-- To do --
Quote word for word from the line holding "TR201: PMOS (G" to the last line below, including both, and omit any pictures.

-- Material for this task --
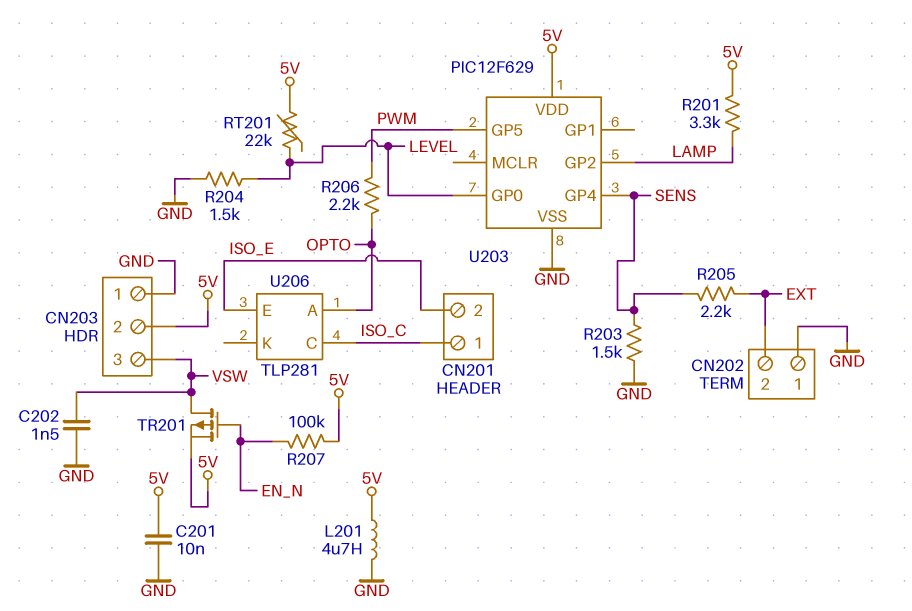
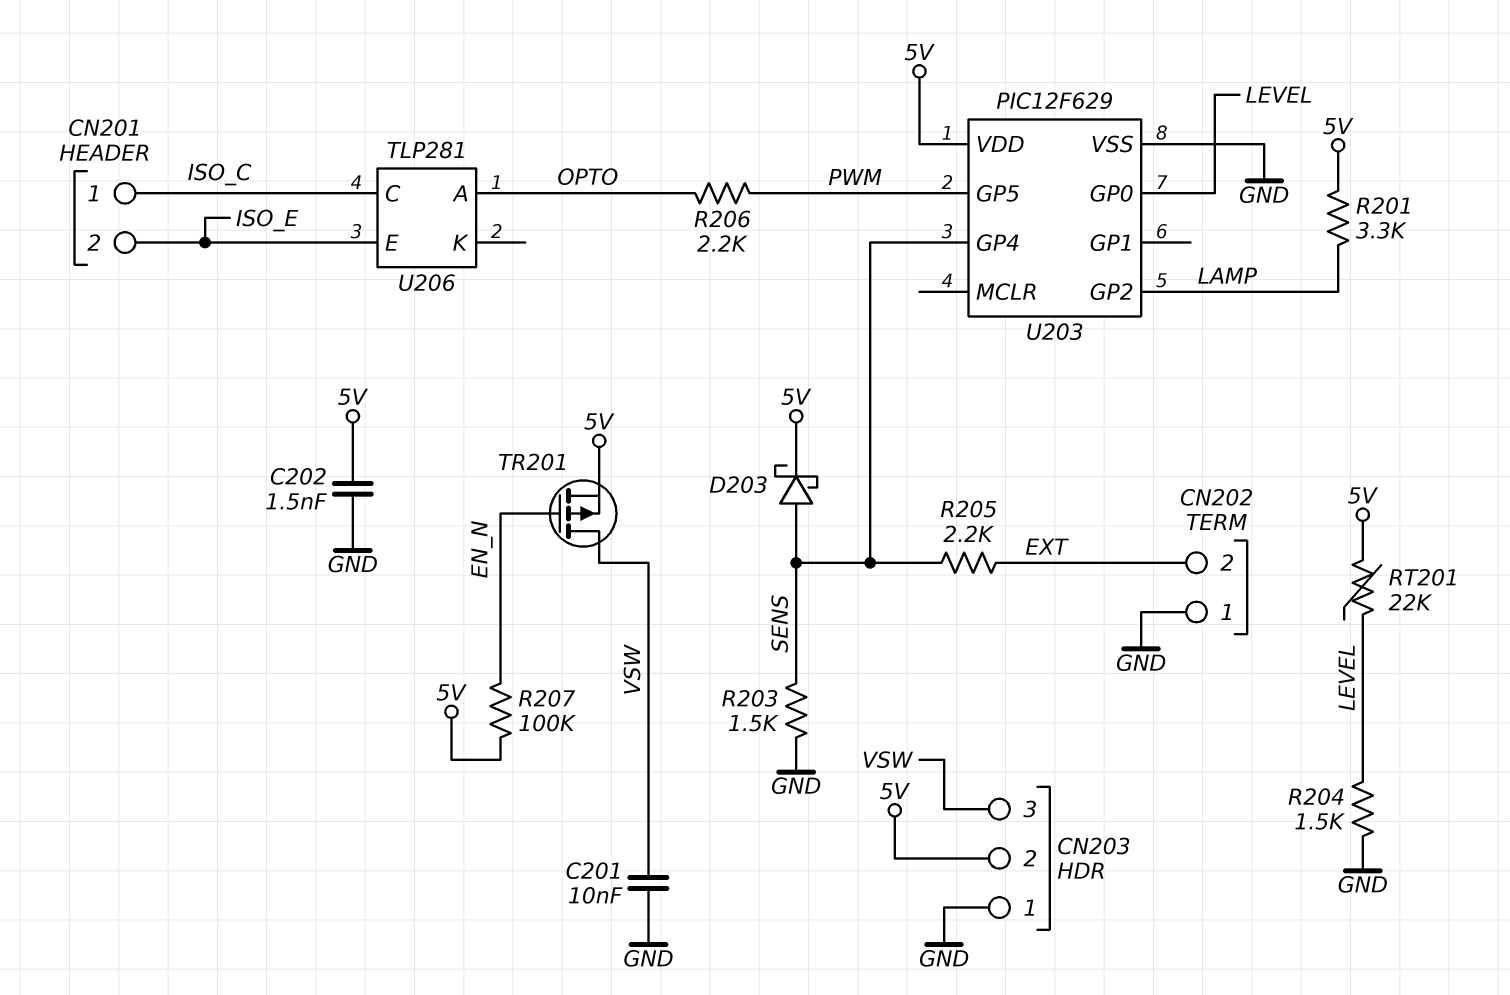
C201: 10nF (5V, GND) -> 10nF (GND, VSW)
C202: 1.5nF (GND, VSW) -> 1.5nF (5V, GND)
D203: none -> schottky (A SENS, K 5V)
L201: 4.7uH (5V, GND) -> none

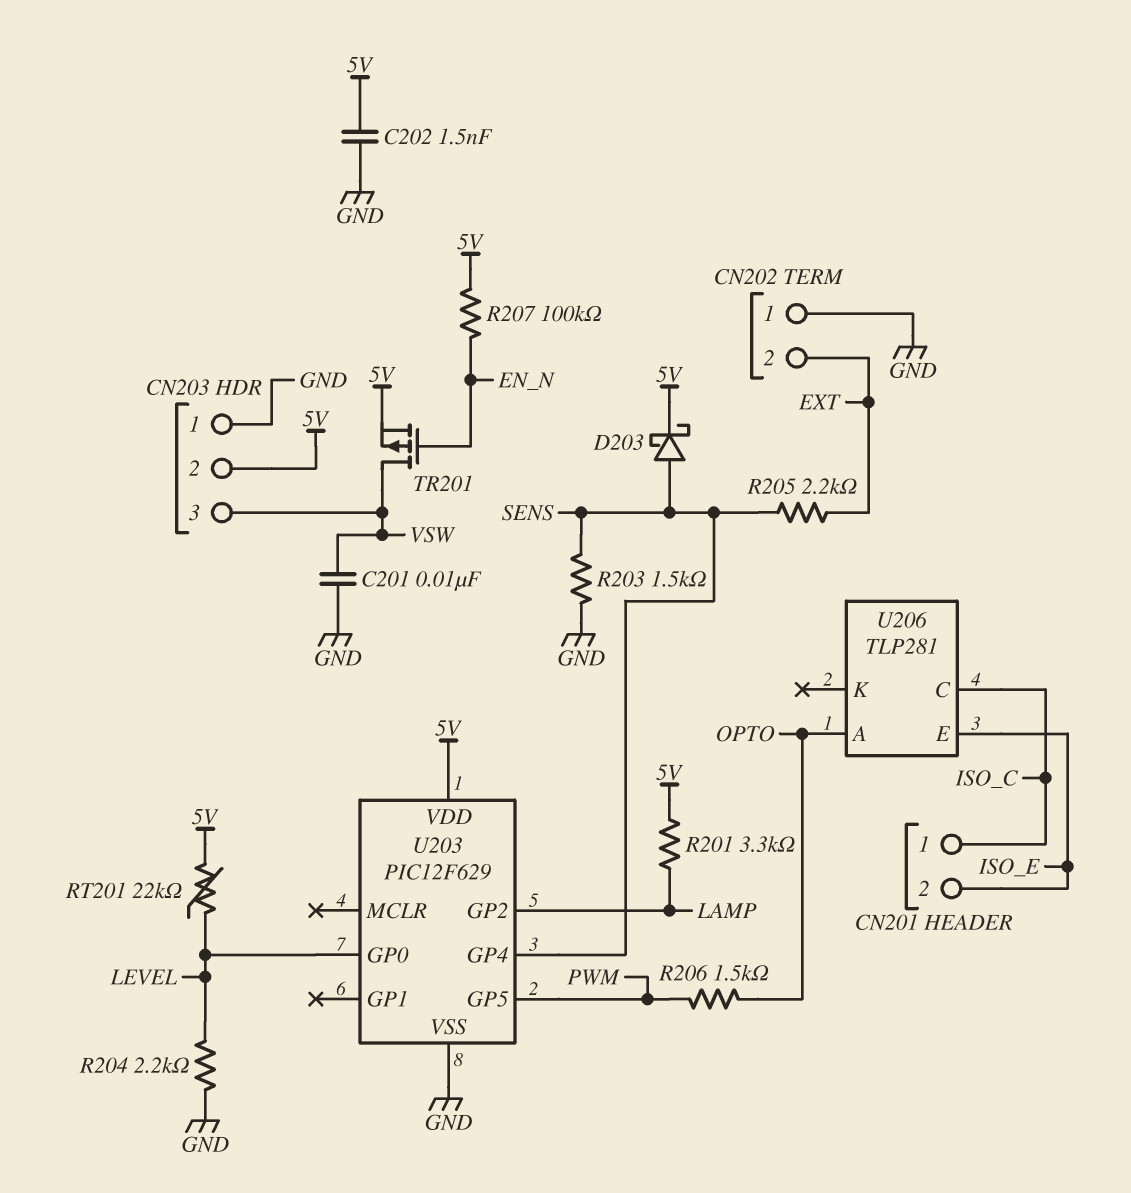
R204: 1.5k (GND, LEVEL) -> 2.2k (GND, LEVEL)
R206: 2.2k (OPTO, PWM) -> 1.5k (OPTO, PWM)

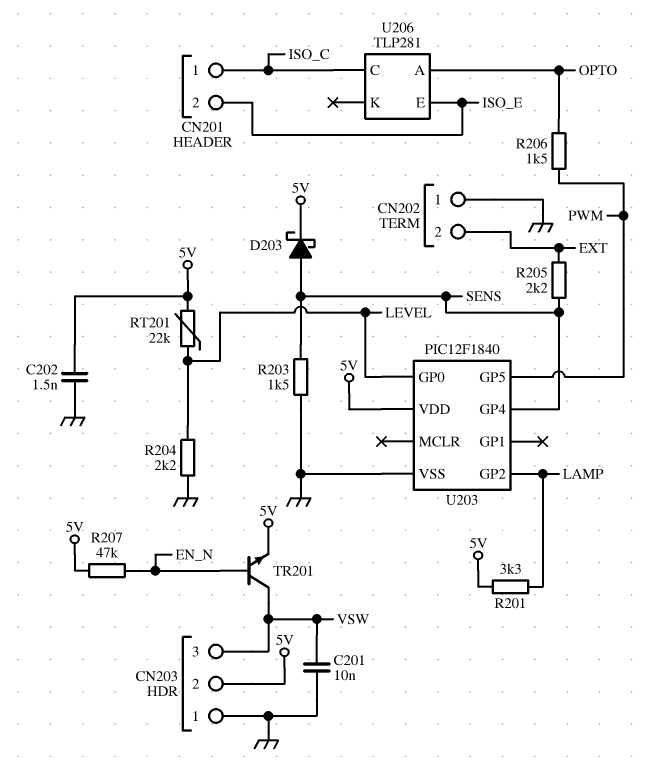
R207: 100k (5V, EN_N) -> 47k (5V, EN_N)
TR201: PMOS (G EN_N, D VSW, S 5V) -> NPN (B EN_N, C VSW, E 5V)
U203: PIC12F629 -> PIC12F1840

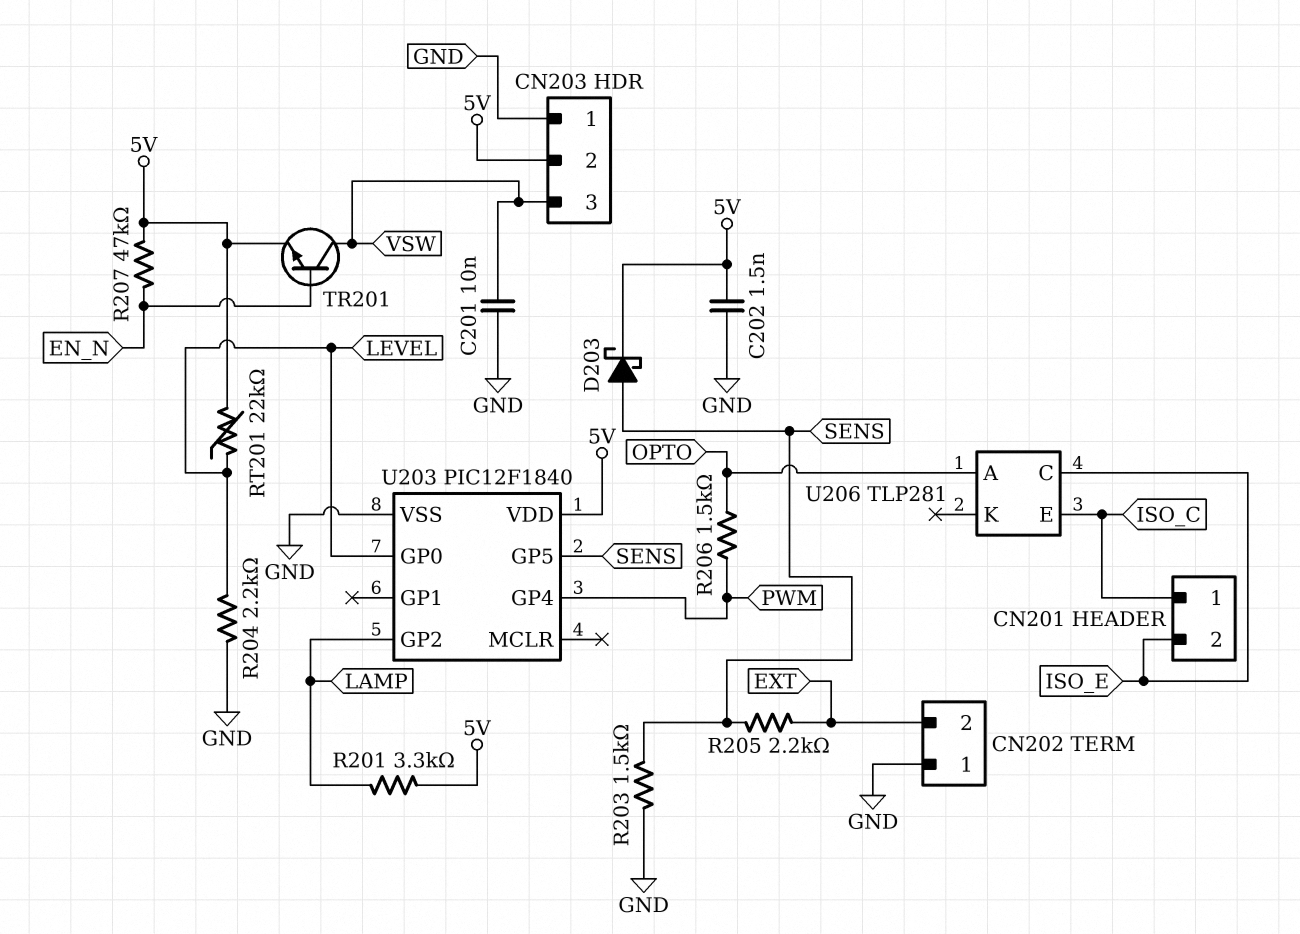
U203 pin GP4: SENS -> PWM
U203 pin GP5: PWM -> SENS
U206 pin C: ISO_C -> ISO_E
U206 pin E: ISO_E -> ISO_C

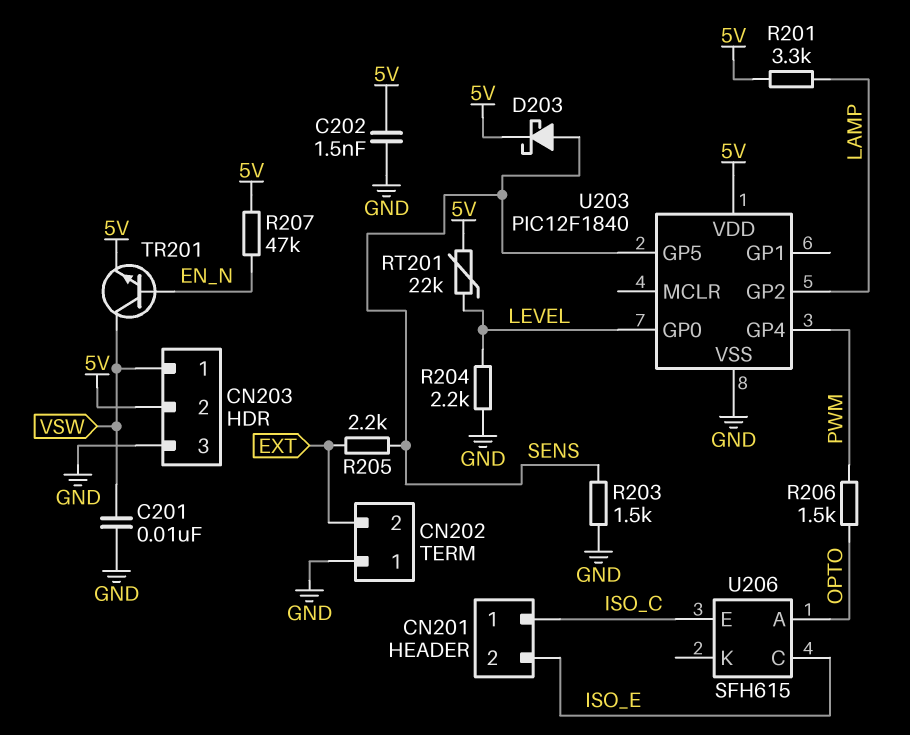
CN203 pin 1: GND -> VSW
CN203 pin 3: VSW -> GND
U206: TLP281 -> SFH615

-- Response for this exercise --
TR201: PMOS (G EN_N, D VSW, S 5V) -> NPN (B EN_N, C VSW, E 5V)
U203: PIC12F629 -> PIC12F1840

U203 pin GP4: SENS -> PWM
U203 pin GP5: PWM -> SENS
U206 pin C: ISO_C -> ISO_E
U206 pin E: ISO_E -> ISO_C

CN203 pin 1: GND -> VSW
CN203 pin 3: VSW -> GND
U206: TLP281 -> SFH615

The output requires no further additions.